━━━━━ Raw data

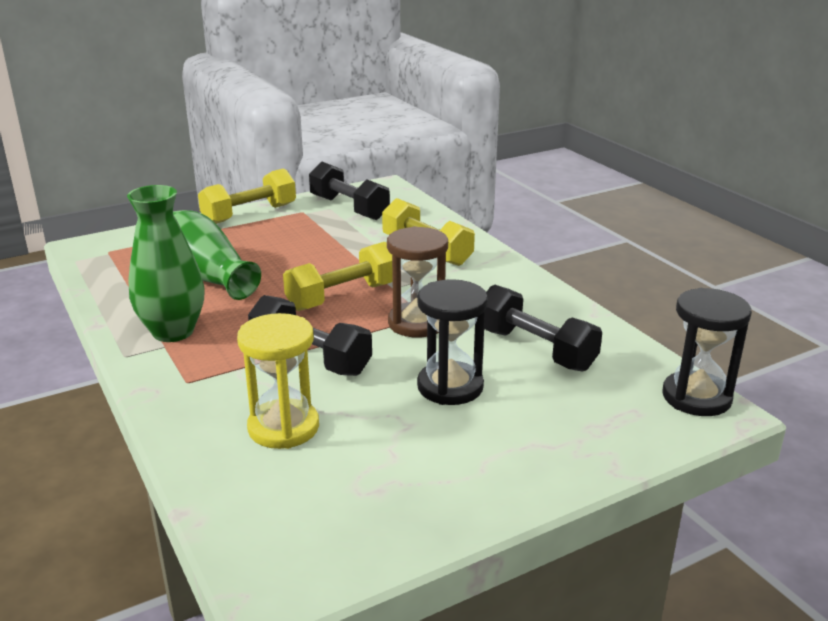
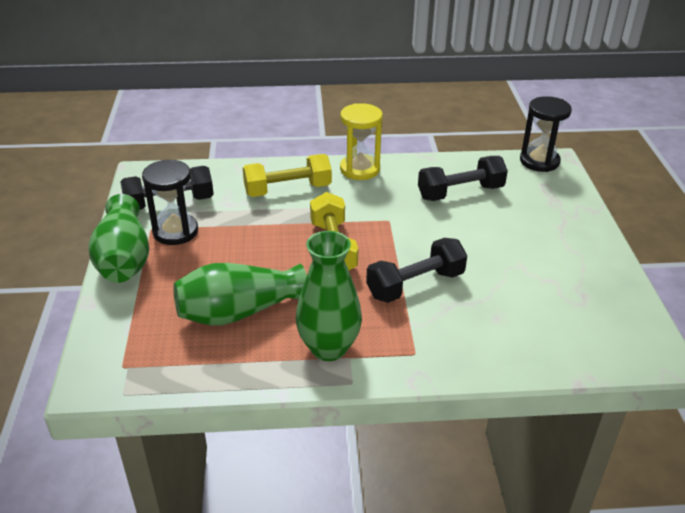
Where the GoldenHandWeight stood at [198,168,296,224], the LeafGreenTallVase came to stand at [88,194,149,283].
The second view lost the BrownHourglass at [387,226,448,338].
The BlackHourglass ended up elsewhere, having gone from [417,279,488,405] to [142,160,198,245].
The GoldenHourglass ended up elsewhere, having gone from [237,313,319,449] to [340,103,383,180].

━━━━━━━━━━

Work order » When you write out the material, reproduce each line exactly and omit any picture it holds.

Completed task »
Where the GoldenHandWeight stood at [198,168,296,224], the LeafGreenTallVase came to stand at [88,194,149,283].
The second view lost the BrownHourglass at [387,226,448,338].
The BlackHourglass ended up elsewhere, having gone from [417,279,488,405] to [142,160,198,245].
The GoldenHourglass ended up elsewhere, having gone from [237,313,319,449] to [340,103,383,180].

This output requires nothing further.